(Structured diff data)
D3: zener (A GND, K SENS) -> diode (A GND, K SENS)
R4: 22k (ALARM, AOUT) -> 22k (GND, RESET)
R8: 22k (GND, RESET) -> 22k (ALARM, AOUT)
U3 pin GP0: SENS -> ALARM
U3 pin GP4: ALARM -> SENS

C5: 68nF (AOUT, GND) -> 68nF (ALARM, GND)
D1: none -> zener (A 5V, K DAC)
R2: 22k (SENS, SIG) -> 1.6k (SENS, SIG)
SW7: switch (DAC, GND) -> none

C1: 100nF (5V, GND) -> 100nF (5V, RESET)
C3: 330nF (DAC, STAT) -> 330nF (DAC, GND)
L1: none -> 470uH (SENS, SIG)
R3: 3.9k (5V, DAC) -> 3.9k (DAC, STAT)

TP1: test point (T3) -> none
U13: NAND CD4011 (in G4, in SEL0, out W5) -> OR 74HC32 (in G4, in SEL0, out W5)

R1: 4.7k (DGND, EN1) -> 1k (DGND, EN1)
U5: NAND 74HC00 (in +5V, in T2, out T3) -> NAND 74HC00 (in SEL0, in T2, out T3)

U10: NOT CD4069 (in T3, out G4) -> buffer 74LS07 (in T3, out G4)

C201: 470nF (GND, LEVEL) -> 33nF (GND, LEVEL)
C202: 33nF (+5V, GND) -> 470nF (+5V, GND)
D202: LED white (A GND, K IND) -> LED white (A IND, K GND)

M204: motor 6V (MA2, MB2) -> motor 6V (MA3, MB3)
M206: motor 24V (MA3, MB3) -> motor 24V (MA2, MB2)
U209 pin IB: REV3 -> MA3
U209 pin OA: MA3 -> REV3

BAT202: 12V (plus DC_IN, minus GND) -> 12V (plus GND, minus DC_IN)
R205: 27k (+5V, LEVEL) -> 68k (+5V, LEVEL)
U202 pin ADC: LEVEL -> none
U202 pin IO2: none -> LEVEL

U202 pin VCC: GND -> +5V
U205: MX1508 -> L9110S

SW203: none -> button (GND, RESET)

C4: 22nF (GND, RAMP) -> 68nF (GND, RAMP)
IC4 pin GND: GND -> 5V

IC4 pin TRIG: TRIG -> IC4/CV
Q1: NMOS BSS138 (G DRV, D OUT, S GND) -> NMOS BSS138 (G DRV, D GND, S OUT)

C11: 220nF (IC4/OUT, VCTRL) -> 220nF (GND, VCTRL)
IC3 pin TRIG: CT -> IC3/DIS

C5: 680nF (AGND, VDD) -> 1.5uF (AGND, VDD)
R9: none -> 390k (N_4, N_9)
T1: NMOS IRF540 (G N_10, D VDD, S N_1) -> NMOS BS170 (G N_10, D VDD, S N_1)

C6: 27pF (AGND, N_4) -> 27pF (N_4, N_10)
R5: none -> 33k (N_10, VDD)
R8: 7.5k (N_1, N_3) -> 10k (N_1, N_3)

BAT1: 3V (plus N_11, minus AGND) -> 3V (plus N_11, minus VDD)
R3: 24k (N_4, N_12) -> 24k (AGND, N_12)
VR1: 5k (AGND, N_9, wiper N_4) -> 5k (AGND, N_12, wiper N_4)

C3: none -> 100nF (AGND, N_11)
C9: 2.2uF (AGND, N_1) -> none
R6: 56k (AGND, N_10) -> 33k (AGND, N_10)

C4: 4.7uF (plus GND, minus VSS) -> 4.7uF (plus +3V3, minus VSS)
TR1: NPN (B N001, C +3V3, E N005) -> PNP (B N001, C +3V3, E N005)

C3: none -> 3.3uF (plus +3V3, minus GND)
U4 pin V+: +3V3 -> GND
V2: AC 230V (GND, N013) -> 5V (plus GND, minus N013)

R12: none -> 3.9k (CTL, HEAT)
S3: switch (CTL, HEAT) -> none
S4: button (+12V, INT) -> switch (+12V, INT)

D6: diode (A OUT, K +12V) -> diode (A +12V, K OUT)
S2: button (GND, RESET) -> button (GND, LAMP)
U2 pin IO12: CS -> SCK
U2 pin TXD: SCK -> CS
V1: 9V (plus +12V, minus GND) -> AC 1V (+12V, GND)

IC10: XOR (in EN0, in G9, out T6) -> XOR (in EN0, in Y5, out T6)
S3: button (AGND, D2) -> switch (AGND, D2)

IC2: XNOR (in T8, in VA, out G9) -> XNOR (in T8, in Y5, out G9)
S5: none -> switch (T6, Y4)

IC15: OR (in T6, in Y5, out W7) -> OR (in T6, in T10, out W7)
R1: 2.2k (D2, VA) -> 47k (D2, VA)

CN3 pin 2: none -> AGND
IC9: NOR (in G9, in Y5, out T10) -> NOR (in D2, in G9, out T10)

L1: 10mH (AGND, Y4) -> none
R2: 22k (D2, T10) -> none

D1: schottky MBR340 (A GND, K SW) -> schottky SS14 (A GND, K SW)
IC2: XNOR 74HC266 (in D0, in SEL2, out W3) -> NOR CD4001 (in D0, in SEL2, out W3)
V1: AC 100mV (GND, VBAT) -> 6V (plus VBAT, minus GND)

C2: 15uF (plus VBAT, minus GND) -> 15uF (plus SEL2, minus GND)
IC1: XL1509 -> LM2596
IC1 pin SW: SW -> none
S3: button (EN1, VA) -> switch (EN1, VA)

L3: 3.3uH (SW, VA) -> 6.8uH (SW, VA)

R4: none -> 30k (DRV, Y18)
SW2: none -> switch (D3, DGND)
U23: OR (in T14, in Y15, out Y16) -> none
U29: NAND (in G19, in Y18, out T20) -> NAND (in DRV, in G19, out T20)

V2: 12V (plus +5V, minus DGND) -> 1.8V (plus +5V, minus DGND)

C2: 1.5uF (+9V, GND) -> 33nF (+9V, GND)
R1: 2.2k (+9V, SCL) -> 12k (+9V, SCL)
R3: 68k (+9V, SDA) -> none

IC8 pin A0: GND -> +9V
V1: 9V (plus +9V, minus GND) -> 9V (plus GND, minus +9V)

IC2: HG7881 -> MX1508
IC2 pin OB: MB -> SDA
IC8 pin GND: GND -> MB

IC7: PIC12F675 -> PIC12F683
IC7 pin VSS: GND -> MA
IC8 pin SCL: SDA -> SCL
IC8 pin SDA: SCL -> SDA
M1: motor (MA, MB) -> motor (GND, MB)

» **Task description**:
Look above for the line holding "R6: 56k (AGND, N_10) -> 33k (AGND, N_10)" and the line holding "U4 pin V+: +3V3 -> GND". Retype both, and every line between them, word for word and nothing else.

» **Response box**:
R6: 56k (AGND, N_10) -> 33k (AGND, N_10)

C4: 4.7uF (plus GND, minus VSS) -> 4.7uF (plus +3V3, minus VSS)
TR1: NPN (B N001, C +3V3, E N005) -> PNP (B N001, C +3V3, E N005)

C3: none -> 3.3uF (plus +3V3, minus GND)
U4 pin V+: +3V3 -> GND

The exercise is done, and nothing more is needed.